## TASK STATEMENT
Make an exact copy of the entries below, with all images left out.

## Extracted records
[Start of Attachment]
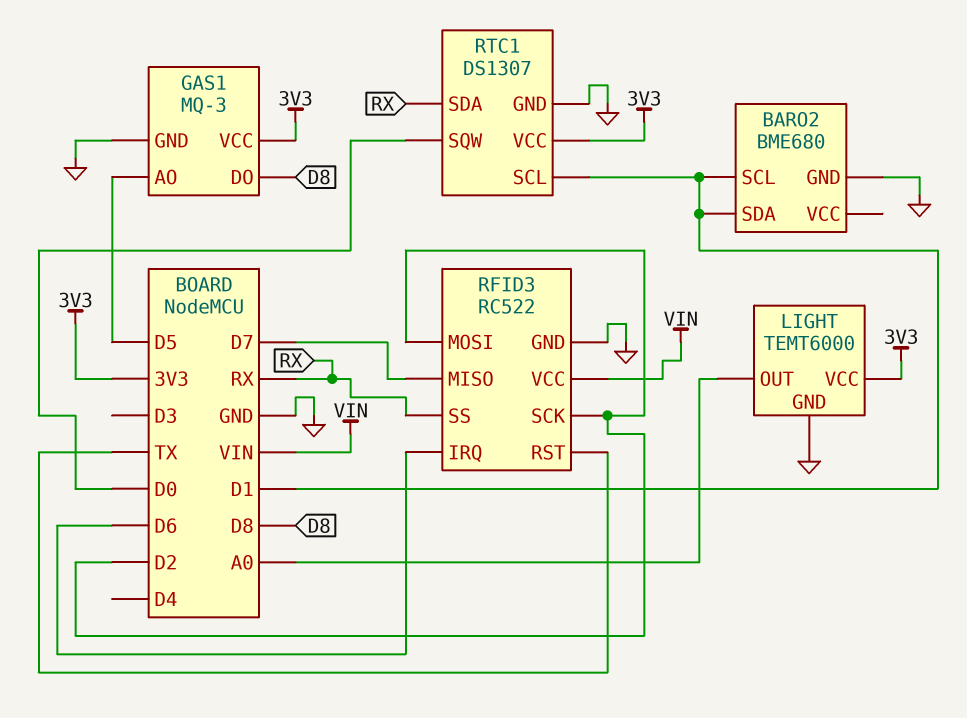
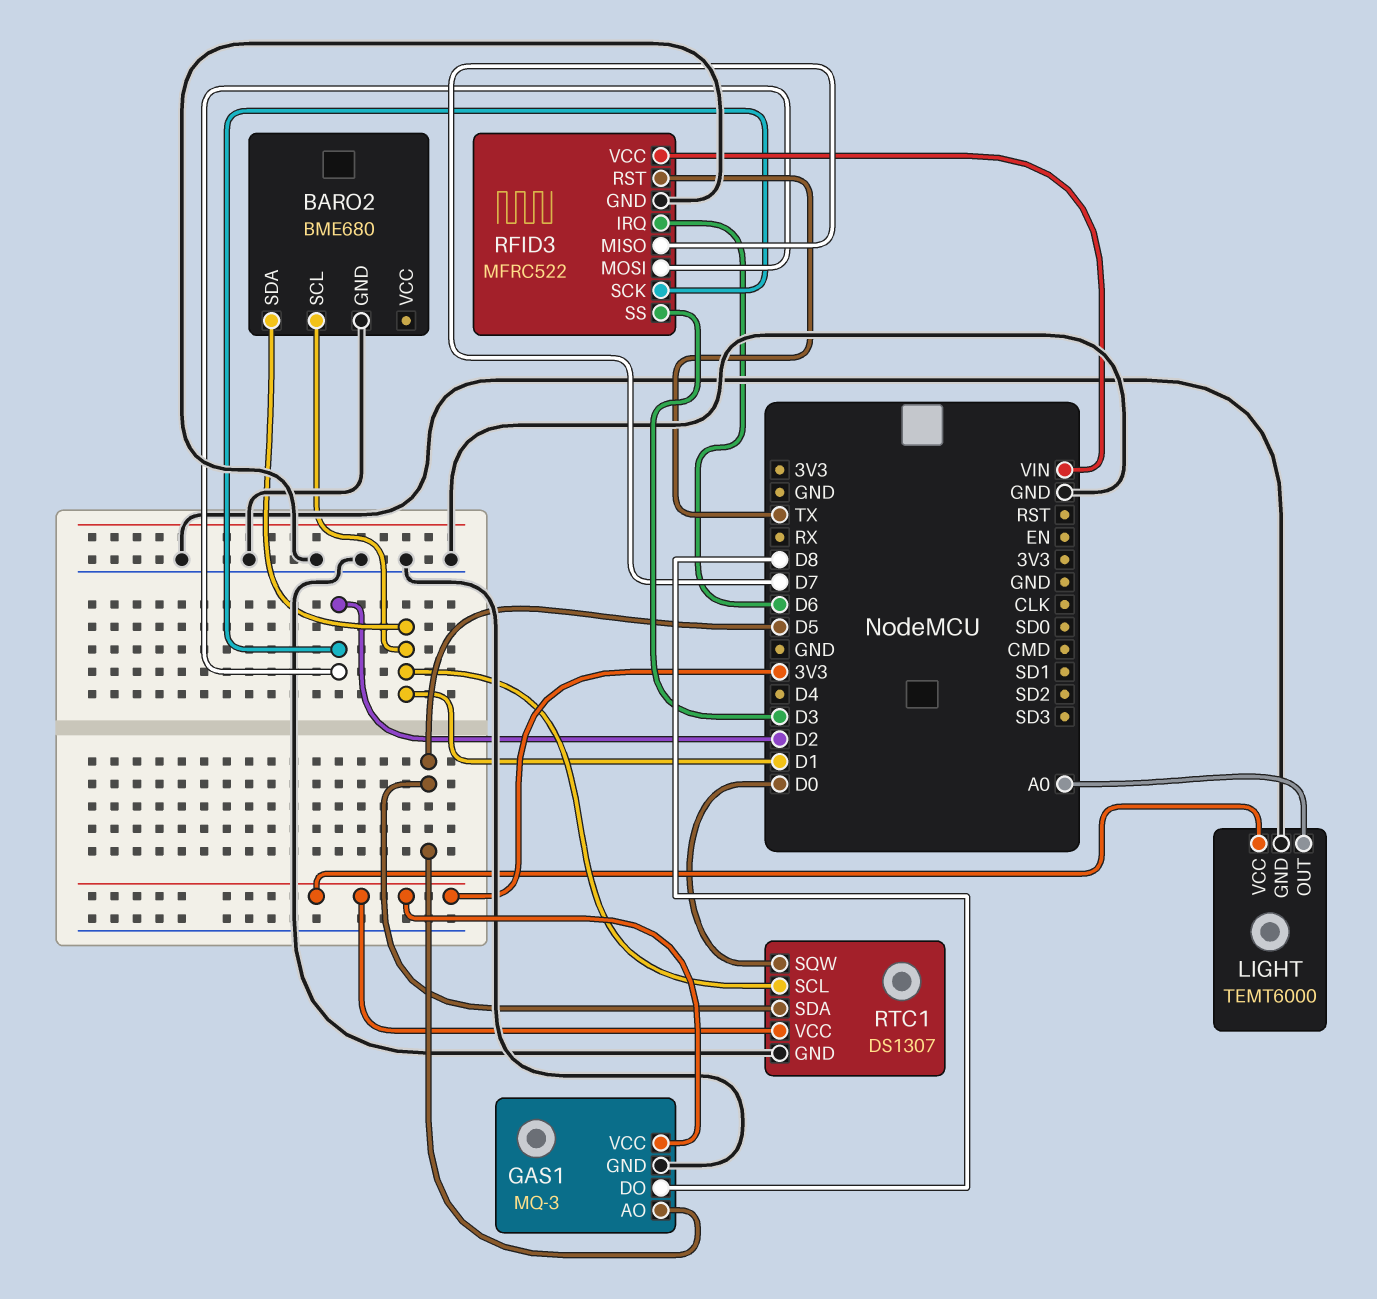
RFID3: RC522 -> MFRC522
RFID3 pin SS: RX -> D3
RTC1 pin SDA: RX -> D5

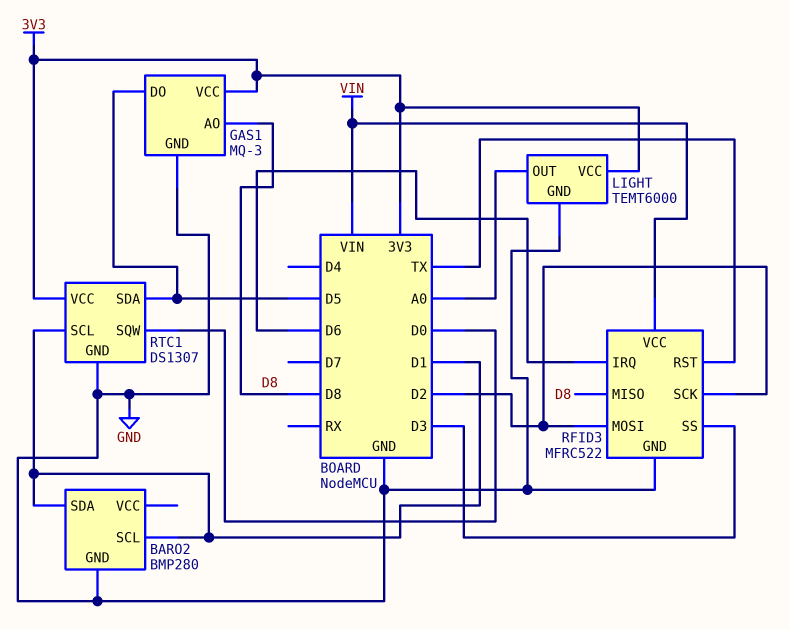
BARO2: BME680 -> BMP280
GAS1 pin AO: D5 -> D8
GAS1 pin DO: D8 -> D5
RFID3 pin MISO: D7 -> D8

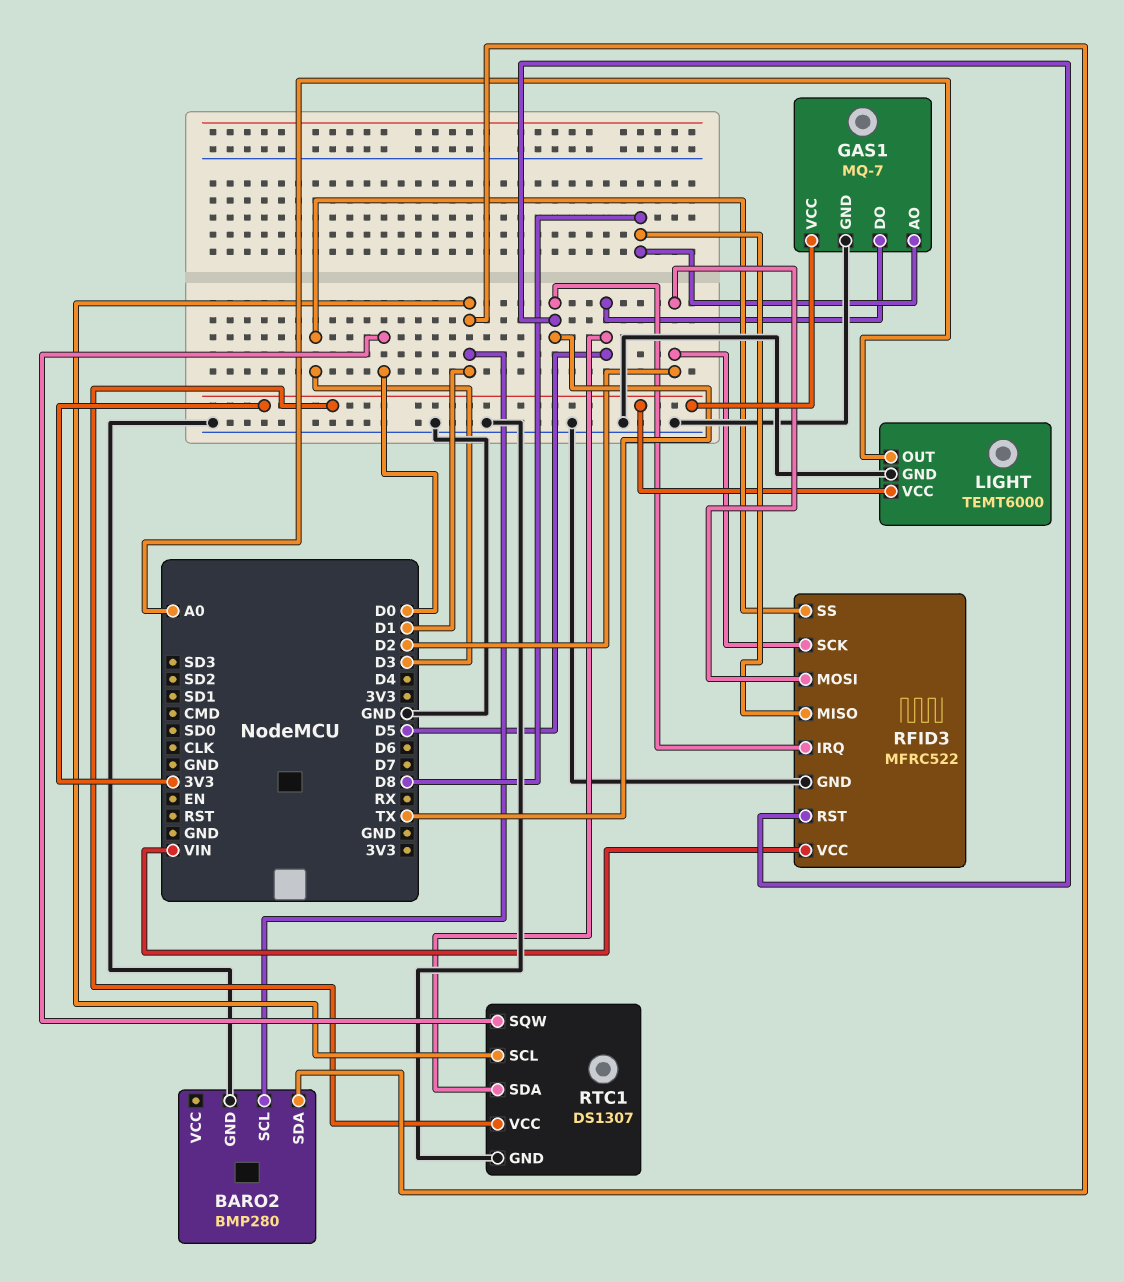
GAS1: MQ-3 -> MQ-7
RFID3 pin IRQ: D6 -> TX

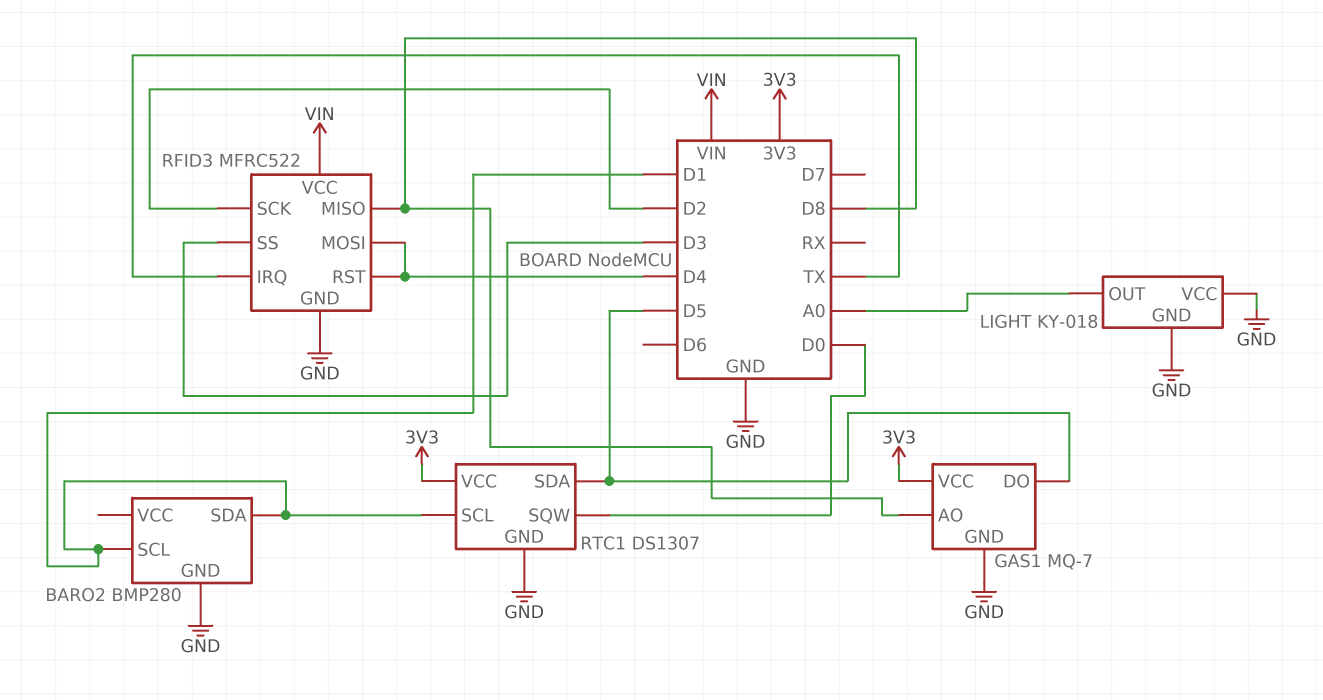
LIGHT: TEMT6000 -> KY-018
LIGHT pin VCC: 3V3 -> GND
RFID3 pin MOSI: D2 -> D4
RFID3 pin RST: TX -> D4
[End of Attachment]
## TASK SOLUTION
RFID3: RC522 -> MFRC522
RFID3 pin SS: RX -> D3
RTC1 pin SDA: RX -> D5

BARO2: BME680 -> BMP280
GAS1 pin AO: D5 -> D8
GAS1 pin DO: D8 -> D5
RFID3 pin MISO: D7 -> D8

GAS1: MQ-3 -> MQ-7
RFID3 pin IRQ: D6 -> TX

LIGHT: TEMT6000 -> KY-018
LIGHT pin VCC: 3V3 -> GND
RFID3 pin MOSI: D2 -> D4
RFID3 pin RST: TX -> D4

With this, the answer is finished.